* **The task**: Change every "patterned fabric jacket" in these lines to "striped wool coat", and reproduce all other text without alteration.

* **Dataset rows**:
▬▬▬▬▬▬▬▬▬▬
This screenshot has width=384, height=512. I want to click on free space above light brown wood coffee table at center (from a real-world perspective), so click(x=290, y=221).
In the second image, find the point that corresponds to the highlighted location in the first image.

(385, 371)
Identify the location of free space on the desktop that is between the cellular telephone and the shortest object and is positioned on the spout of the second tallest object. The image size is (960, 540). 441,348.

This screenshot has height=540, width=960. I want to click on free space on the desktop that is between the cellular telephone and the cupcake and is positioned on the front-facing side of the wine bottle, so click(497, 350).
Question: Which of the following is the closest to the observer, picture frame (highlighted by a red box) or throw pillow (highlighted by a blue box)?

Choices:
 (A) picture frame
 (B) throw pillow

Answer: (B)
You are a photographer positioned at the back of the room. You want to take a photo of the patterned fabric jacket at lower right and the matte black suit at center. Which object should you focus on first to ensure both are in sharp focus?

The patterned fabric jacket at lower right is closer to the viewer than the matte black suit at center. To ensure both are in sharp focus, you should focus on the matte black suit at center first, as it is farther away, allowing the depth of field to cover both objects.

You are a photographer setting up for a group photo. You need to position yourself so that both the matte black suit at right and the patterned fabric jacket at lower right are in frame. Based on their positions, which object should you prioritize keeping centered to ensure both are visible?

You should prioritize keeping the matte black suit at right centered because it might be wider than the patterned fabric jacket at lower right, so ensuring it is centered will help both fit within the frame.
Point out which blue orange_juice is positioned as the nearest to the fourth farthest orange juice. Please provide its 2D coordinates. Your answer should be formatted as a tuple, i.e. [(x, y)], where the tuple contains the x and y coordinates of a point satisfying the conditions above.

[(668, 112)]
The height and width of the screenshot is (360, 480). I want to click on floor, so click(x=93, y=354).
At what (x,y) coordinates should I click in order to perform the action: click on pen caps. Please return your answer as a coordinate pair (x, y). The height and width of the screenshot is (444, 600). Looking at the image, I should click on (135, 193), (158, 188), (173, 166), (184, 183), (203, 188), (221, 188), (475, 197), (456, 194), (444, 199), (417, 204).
▬▬▬▬▬▬▬▬▬▬
* **Task result**:
This screenshot has width=384, height=512. I want to click on free space above light brown wood coffee table at center (from a real-world perspective), so click(x=290, y=221).
In the second image, find the point that corresponds to the highlighted location in the first image.

(385, 371)
Identify the location of free space on the desktop that is between the cellular telephone and the shortest object and is positioned on the spout of the second tallest object. The image size is (960, 540). 441,348.

This screenshot has height=540, width=960. I want to click on free space on the desktop that is between the cellular telephone and the cupcake and is positioned on the front-facing side of the wine bottle, so click(497, 350).
Question: Which of the following is the closest to the observer, picture frame (highlighted by a red box) or throw pillow (highlighted by a blue box)?

Choices:
 (A) picture frame
 (B) throw pillow

Answer: (B)
You are a photographer positioned at the back of the room. You want to take a photo of the striped wool coat at lower right and the matte black suit at center. Which object should you focus on first to ensure both are in sharp focus?

The striped wool coat at lower right is closer to the viewer than the matte black suit at center. To ensure both are in sharp focus, you should focus on the matte black suit at center first, as it is farther away, allowing the depth of field to cover both objects.

You are a photographer setting up for a group photo. You need to position yourself so that both the matte black suit at right and the striped wool coat at lower right are in frame. Based on their positions, which object should you prioritize keeping centered to ensure both are visible?

You should prioritize keeping the matte black suit at right centered because it might be wider than the striped wool coat at lower right, so ensuring it is centered will help both fit within the frame.
Point out which blue orange_juice is positioned as the nearest to the fourth farthest orange juice. Please provide its 2D coordinates. Your answer should be formatted as a tuple, i.e. [(x, y)], where the tuple contains the x and y coordinates of a point satisfying the conditions above.

[(668, 112)]
The height and width of the screenshot is (360, 480). I want to click on floor, so click(x=93, y=354).
At what (x,y) coordinates should I click in order to perform the action: click on pen caps. Please return your answer as a coordinate pair (x, y). The height and width of the screenshot is (444, 600). Looking at the image, I should click on (135, 193), (158, 188), (173, 166), (184, 183), (203, 188), (221, 188), (475, 197), (456, 194), (444, 199), (417, 204).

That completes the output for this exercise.